• Problem requirements:
Using the entries below, write out the line with "TP3: test point (GND) -> none", the line with "R6: 1.5k (5V, VB) -> none", and every line in between, exactly as each is written.

+++ Provided records +++

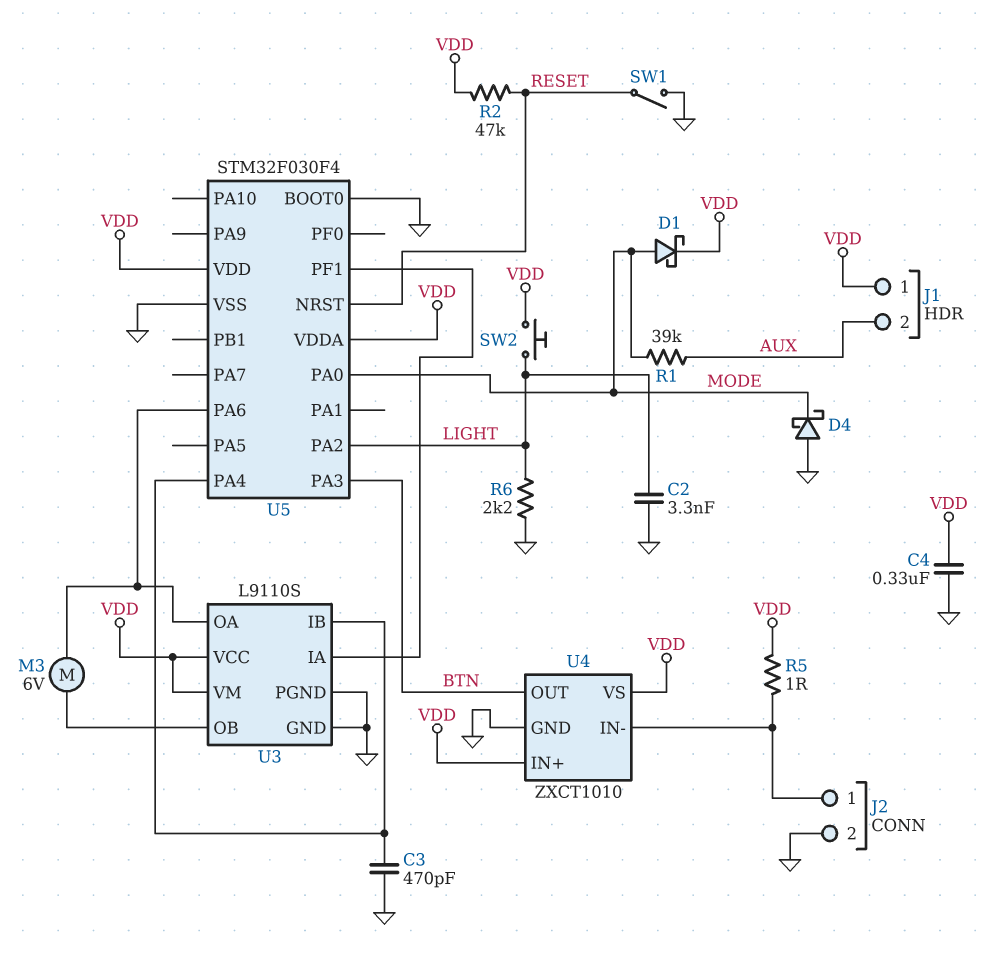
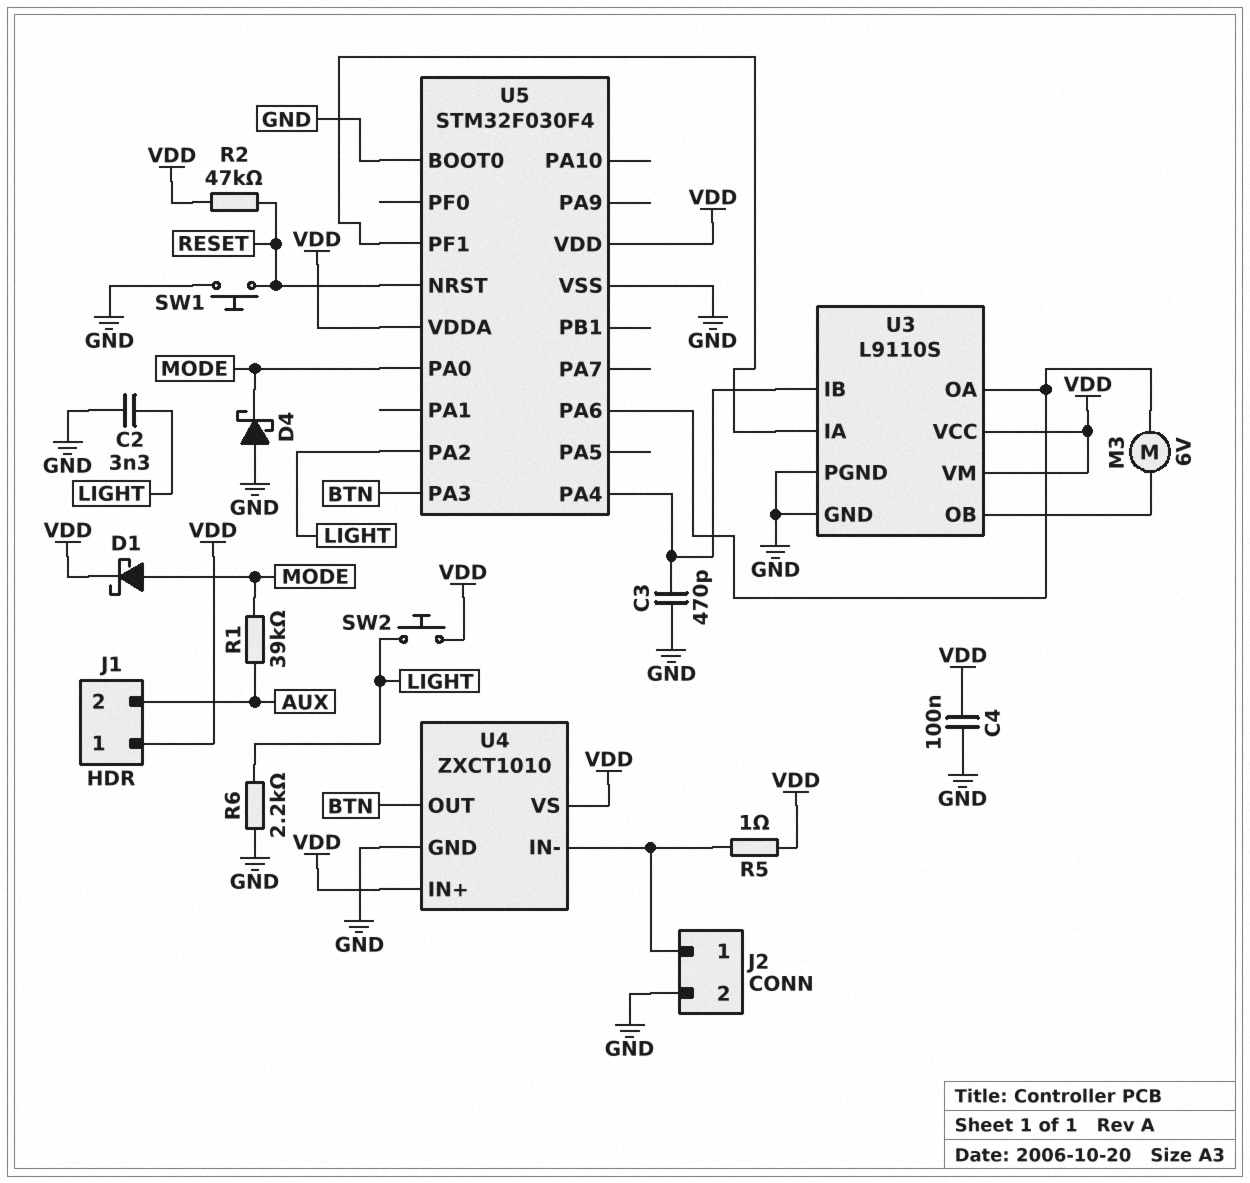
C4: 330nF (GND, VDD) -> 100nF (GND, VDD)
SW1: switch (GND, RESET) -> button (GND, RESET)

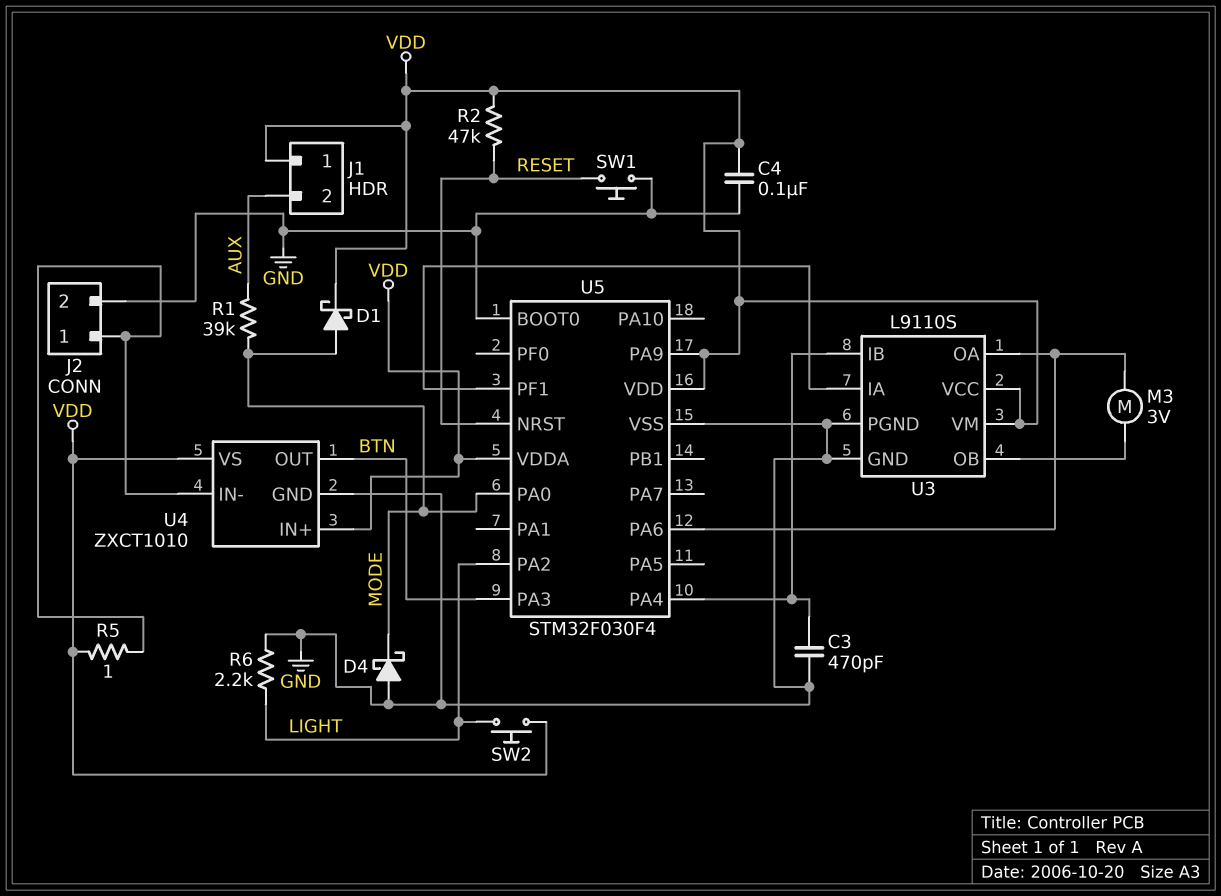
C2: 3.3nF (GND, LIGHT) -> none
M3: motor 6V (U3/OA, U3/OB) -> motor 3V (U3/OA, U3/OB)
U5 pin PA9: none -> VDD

+++
+++ Provided records +++

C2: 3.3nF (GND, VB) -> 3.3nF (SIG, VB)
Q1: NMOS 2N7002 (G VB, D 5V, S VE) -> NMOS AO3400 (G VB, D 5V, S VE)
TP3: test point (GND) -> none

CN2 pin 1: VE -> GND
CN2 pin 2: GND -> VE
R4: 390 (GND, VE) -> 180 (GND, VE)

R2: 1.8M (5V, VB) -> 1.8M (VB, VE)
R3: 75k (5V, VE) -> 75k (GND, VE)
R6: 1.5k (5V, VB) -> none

+++

• Output of the exercise:
TP3: test point (GND) -> none

CN2 pin 1: VE -> GND
CN2 pin 2: GND -> VE
R4: 390 (GND, VE) -> 180 (GND, VE)

R2: 1.8M (5V, VB) -> 1.8M (VB, VE)
R3: 75k (5V, VE) -> 75k (GND, VE)
R6: 1.5k (5V, VB) -> none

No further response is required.